[Provided records — start]
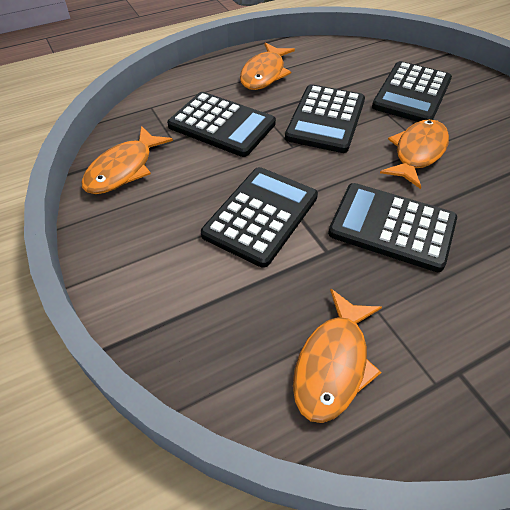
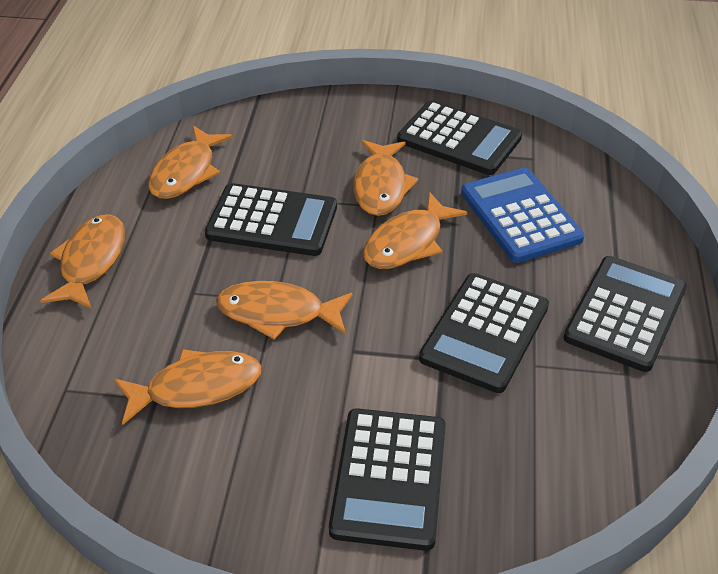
blue calculator: 0 -> 1
orange fish: 4 -> 6

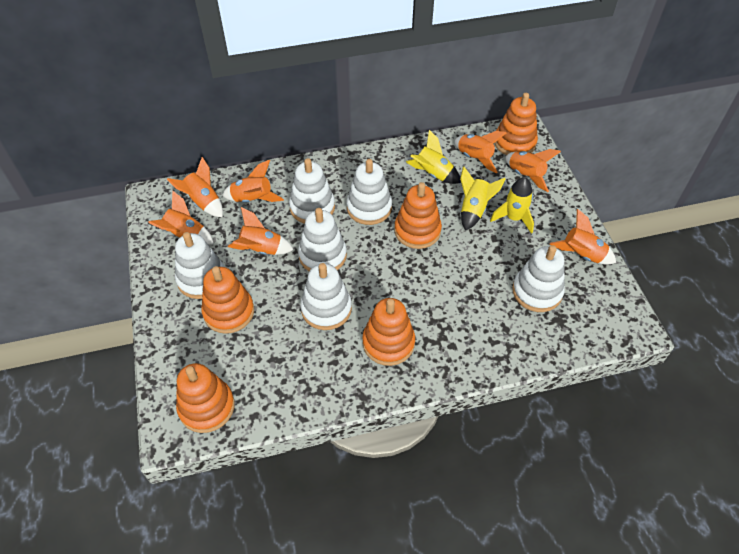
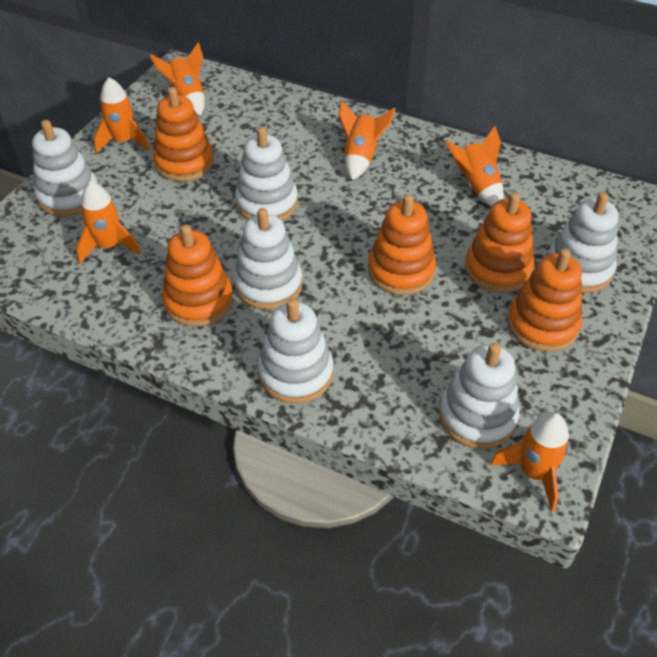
orange rocket: 7 -> 6
yellow rocket: 3 -> 0

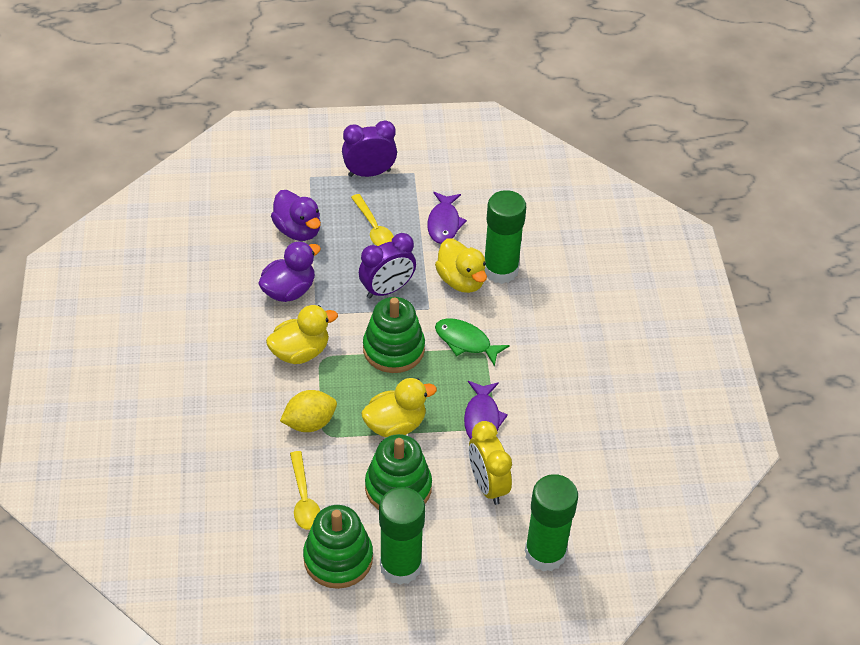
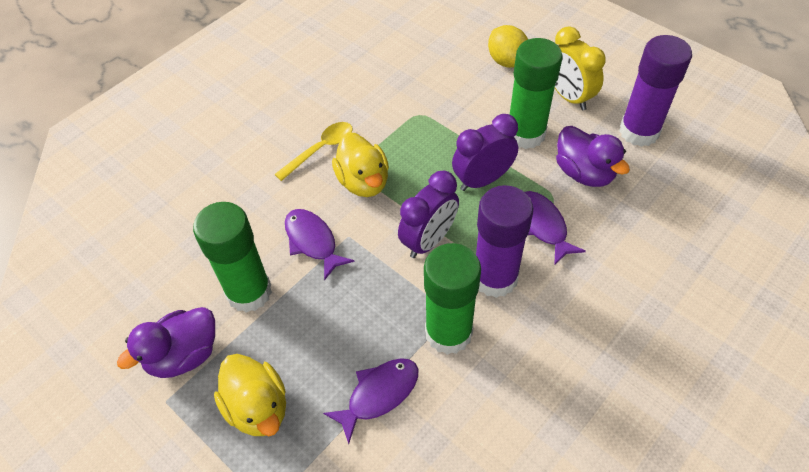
green fish: 1 -> 0
green stacking toy: 3 -> 0
purple fish: 2 -> 3
purple glue stick: 0 -> 2
yellow duck: 3 -> 2
yellow spoon: 2 -> 1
[Provided records — finish]
▶ [Instructions to follow]: The task calls for every record to be transcribed exactly, with no images included.

▶ [Answer to this task]:
blue calculator: 0 -> 1
orange fish: 4 -> 6

orange rocket: 7 -> 6
yellow rocket: 3 -> 0

green fish: 1 -> 0
green stacking toy: 3 -> 0
purple fish: 2 -> 3
purple glue stick: 0 -> 2
yellow duck: 3 -> 2
yellow spoon: 2 -> 1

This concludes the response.